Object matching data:
○ ○ ○ ○ ○

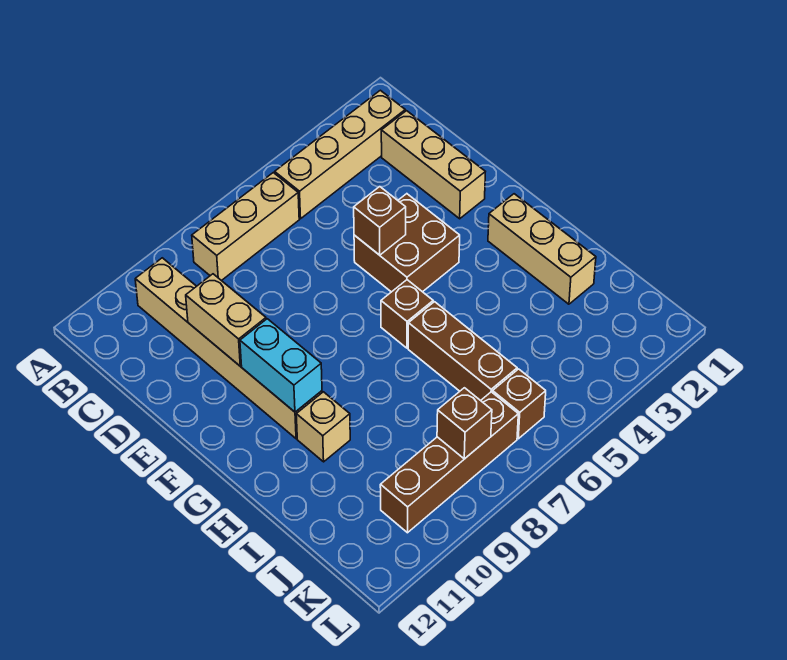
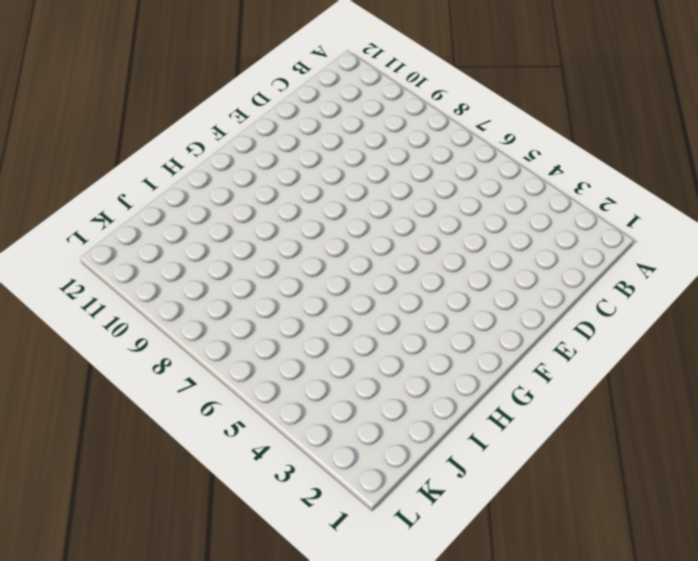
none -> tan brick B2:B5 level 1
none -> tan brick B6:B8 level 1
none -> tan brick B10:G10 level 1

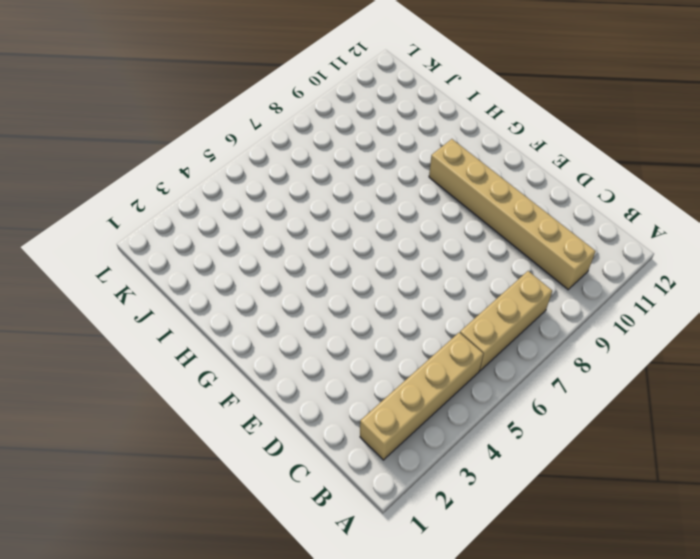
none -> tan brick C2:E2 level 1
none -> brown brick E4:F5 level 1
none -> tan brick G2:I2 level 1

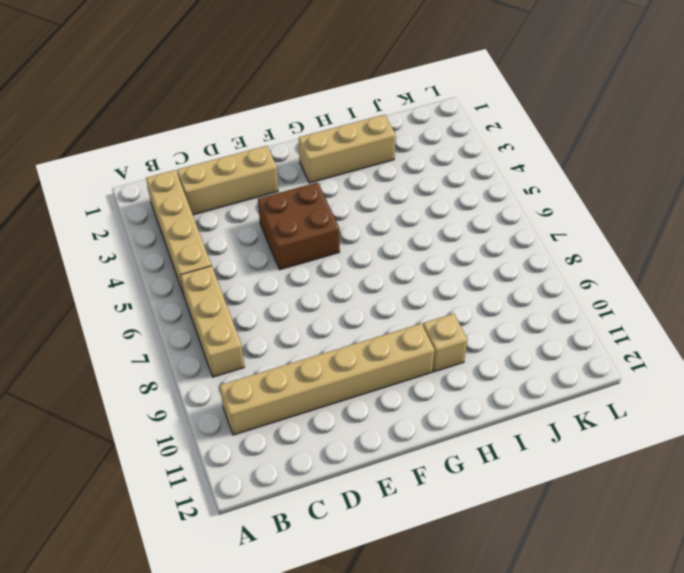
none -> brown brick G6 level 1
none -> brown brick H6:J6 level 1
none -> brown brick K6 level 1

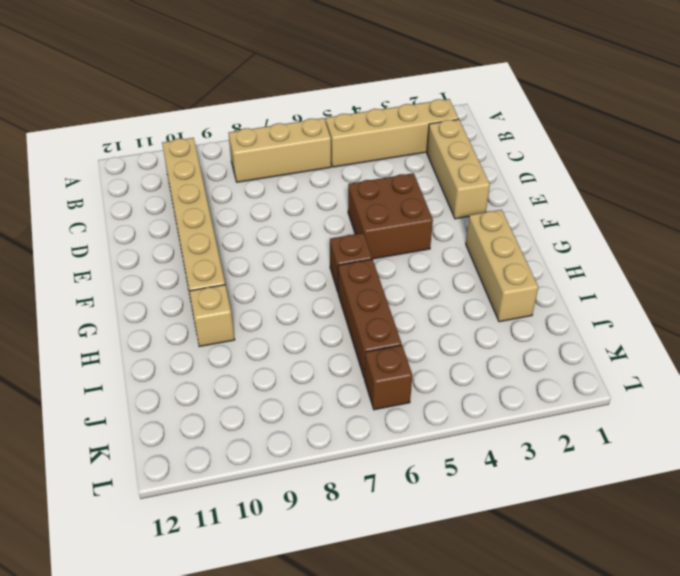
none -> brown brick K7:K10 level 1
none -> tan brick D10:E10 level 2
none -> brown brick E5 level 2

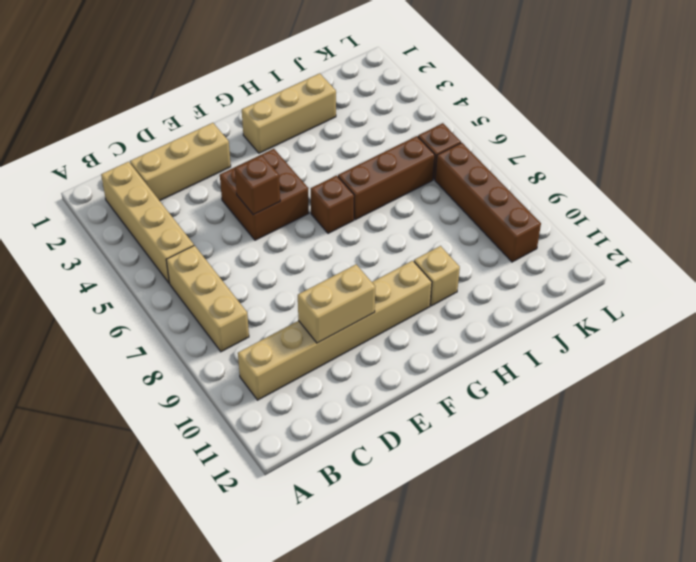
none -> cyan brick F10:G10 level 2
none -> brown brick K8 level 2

○ ○ ○ ○ ○

* _WHAT THE TASK ASKS_: With the pictures removed, print only the lines starting at the line that has "none -> brown brick E4:F5 level 1" and ending at the line that has "none -> brown brick E5 level 2", both ends included, exactly as they stand above.

* _TASK SOLUTION_:
none -> brown brick E4:F5 level 1
none -> tan brick G2:I2 level 1

none -> brown brick G6 level 1
none -> brown brick H6:J6 level 1
none -> brown brick K6 level 1

none -> brown brick K7:K10 level 1
none -> tan brick D10:E10 level 2
none -> brown brick E5 level 2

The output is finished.